* **Problem statement**
Using the listing below, copy exactly the lines from the one containing "P3 pin 2: GND -> AOUT2" to the one containing "C2: 2.2uF (VB, VC) -> 4.7uF (VB, VC)", both lines included, and no others.

Data below:

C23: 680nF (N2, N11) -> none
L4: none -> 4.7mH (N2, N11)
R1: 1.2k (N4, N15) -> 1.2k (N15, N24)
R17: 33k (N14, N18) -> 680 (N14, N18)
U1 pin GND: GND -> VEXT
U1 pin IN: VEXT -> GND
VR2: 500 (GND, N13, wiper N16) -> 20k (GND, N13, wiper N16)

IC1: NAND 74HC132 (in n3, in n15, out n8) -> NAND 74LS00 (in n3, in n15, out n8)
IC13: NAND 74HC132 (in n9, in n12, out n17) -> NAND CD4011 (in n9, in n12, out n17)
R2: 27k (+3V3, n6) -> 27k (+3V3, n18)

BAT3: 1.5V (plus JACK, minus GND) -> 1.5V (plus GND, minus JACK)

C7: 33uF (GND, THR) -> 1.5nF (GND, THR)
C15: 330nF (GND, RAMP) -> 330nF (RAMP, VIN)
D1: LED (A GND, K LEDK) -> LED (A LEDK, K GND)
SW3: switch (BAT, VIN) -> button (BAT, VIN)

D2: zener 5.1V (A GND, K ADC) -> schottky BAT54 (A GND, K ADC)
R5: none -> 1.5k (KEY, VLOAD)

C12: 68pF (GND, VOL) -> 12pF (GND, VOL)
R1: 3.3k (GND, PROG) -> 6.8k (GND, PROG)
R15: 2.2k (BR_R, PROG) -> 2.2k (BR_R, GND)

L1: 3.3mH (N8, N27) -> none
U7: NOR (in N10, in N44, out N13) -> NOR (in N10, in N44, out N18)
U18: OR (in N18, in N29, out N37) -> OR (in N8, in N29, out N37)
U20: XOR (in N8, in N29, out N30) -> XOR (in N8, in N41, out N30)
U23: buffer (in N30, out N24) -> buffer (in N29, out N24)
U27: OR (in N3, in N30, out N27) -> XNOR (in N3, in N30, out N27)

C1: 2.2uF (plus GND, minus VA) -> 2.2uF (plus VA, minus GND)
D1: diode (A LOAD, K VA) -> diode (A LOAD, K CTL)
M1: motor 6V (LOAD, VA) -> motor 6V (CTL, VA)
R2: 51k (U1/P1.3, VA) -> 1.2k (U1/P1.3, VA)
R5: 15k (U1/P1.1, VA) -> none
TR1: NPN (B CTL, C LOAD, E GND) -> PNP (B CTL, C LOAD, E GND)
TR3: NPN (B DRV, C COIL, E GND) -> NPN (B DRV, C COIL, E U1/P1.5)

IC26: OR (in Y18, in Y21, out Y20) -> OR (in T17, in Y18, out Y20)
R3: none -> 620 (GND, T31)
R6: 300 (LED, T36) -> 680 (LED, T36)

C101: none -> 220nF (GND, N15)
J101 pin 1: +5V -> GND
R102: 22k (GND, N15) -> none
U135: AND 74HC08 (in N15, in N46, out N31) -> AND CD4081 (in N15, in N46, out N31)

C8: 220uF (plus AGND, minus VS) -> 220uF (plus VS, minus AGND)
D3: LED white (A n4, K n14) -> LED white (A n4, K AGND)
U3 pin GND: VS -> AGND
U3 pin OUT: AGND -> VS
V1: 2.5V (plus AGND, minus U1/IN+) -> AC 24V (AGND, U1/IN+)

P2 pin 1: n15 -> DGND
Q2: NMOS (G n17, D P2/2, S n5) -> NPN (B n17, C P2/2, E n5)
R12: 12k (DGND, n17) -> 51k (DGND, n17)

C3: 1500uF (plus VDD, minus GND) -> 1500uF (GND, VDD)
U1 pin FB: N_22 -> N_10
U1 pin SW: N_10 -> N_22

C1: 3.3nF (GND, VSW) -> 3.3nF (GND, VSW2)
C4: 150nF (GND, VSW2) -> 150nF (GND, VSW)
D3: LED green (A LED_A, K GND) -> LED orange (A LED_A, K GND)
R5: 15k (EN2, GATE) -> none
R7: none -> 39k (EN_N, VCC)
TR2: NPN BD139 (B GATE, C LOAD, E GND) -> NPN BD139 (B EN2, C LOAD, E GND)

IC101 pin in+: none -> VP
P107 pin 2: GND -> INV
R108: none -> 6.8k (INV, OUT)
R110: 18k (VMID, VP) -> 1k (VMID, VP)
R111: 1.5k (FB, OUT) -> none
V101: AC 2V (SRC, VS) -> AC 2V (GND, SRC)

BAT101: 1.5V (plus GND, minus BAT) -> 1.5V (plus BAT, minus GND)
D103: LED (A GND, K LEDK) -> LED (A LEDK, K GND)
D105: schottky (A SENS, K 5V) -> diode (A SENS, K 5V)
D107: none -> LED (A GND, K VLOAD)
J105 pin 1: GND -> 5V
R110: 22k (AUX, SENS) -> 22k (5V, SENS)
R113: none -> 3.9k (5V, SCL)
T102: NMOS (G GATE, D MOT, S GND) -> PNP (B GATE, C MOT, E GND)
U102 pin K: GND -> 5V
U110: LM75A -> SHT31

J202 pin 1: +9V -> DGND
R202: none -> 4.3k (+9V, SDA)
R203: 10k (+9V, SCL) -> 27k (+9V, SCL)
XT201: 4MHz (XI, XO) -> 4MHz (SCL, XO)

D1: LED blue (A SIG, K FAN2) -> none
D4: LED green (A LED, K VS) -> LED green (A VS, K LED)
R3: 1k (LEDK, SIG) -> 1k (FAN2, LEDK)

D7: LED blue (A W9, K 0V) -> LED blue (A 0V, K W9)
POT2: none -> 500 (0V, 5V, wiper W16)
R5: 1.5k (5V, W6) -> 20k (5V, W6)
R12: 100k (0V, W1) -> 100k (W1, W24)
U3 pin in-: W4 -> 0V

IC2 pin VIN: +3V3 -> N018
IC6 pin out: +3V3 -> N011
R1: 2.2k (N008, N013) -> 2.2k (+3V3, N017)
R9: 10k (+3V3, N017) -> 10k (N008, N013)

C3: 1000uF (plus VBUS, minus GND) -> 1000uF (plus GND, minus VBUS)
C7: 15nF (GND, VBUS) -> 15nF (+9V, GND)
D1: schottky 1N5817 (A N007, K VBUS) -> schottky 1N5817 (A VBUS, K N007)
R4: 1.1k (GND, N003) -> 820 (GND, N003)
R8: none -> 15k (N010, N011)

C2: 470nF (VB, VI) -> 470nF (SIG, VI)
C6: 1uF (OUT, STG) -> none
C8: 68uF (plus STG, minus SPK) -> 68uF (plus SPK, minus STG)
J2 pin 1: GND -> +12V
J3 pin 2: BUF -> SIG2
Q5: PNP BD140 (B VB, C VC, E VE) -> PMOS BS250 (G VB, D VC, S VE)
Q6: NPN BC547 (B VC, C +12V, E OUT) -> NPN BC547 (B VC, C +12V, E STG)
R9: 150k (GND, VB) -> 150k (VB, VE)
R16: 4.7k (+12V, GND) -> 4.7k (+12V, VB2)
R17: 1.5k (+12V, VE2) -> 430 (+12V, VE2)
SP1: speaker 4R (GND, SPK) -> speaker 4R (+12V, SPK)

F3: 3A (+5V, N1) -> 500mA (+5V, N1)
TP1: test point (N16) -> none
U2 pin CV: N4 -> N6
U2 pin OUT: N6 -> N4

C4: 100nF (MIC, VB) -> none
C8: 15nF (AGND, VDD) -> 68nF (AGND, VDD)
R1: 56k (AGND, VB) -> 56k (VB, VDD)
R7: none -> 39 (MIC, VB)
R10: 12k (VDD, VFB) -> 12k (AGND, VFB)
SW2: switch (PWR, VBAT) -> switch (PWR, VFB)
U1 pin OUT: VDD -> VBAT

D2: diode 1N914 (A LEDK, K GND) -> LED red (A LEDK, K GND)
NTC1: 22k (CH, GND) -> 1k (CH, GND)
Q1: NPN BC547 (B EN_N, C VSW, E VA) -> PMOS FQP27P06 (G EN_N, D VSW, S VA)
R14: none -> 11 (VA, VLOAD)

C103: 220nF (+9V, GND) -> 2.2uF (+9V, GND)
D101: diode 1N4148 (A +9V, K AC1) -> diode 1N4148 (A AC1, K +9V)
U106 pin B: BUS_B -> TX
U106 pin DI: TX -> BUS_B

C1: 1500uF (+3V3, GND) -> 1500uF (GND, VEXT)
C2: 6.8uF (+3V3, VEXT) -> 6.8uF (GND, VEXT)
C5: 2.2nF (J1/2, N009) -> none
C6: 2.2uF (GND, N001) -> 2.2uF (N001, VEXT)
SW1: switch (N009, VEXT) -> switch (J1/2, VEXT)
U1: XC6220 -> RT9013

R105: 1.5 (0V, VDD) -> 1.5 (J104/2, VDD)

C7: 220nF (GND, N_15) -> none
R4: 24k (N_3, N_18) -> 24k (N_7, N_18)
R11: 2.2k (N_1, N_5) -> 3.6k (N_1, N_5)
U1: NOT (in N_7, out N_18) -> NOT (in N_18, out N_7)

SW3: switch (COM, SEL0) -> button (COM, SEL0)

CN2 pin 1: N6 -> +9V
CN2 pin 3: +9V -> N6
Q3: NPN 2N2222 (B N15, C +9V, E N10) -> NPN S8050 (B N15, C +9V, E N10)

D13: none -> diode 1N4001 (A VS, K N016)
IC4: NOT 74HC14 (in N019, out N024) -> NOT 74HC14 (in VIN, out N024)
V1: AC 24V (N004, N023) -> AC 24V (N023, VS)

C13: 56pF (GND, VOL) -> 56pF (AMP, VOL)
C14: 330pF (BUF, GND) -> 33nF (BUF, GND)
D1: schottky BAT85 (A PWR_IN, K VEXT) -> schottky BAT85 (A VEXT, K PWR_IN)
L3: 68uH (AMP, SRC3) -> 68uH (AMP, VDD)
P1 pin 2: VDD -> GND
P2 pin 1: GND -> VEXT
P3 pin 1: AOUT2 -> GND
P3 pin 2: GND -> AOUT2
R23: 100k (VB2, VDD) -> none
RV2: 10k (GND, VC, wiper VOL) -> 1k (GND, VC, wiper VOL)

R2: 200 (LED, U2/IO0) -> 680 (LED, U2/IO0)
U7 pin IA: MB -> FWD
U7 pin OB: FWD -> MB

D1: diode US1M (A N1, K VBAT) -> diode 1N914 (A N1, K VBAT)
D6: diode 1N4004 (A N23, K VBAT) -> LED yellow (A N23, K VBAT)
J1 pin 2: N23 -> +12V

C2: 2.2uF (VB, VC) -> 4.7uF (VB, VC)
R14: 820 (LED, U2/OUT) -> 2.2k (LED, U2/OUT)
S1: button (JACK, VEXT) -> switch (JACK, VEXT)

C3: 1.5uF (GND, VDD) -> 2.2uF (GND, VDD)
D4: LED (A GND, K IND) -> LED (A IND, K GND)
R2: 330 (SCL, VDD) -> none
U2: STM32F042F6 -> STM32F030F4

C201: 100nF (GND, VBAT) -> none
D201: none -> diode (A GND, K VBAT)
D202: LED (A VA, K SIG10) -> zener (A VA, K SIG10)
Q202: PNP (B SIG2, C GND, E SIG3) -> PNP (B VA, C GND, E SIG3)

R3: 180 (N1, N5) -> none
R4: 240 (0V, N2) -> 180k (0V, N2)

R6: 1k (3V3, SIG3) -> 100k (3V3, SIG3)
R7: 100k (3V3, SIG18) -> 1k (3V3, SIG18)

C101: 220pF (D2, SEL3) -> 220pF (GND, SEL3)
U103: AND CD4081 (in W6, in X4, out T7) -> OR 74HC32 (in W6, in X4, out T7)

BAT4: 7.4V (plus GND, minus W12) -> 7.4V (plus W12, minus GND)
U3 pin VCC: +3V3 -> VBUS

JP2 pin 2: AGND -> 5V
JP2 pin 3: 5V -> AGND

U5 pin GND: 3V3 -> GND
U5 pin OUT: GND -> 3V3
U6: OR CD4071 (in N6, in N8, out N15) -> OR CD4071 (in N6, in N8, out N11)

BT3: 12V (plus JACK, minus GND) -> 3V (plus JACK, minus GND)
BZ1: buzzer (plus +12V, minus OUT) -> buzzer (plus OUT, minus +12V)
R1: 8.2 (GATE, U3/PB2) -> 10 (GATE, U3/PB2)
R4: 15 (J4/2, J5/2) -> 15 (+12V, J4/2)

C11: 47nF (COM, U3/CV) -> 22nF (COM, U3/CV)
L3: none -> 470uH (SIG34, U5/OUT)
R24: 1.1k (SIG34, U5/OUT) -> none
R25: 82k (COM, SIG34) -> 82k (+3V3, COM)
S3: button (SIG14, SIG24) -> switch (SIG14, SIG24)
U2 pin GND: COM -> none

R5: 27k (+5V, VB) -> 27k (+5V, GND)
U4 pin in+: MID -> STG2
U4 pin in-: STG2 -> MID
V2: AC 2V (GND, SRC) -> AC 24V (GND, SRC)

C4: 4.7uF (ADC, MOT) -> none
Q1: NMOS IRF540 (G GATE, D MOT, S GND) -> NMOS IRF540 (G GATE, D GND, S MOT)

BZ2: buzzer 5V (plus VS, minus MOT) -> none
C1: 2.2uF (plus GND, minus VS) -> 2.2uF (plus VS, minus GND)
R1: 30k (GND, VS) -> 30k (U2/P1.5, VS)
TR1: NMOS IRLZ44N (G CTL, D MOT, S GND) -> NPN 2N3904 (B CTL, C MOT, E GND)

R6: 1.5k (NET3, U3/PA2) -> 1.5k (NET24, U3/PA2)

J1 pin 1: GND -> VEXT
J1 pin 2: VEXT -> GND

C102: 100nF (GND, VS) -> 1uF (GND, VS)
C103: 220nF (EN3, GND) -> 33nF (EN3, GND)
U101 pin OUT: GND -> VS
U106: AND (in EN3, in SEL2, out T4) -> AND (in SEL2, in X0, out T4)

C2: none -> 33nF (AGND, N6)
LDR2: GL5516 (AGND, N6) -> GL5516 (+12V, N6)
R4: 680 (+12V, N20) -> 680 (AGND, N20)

End of Data.

* **Final answer**
P3 pin 2: GND -> AOUT2
R23: 100k (VB2, VDD) -> none
RV2: 10k (GND, VC, wiper VOL) -> 1k (GND, VC, wiper VOL)

R2: 200 (LED, U2/IO0) -> 680 (LED, U2/IO0)
U7 pin IA: MB -> FWD
U7 pin OB: FWD -> MB

D1: diode US1M (A N1, K VBAT) -> diode 1N914 (A N1, K VBAT)
D6: diode 1N4004 (A N23, K VBAT) -> LED yellow (A N23, K VBAT)
J1 pin 2: N23 -> +12V

C2: 2.2uF (VB, VC) -> 4.7uF (VB, VC)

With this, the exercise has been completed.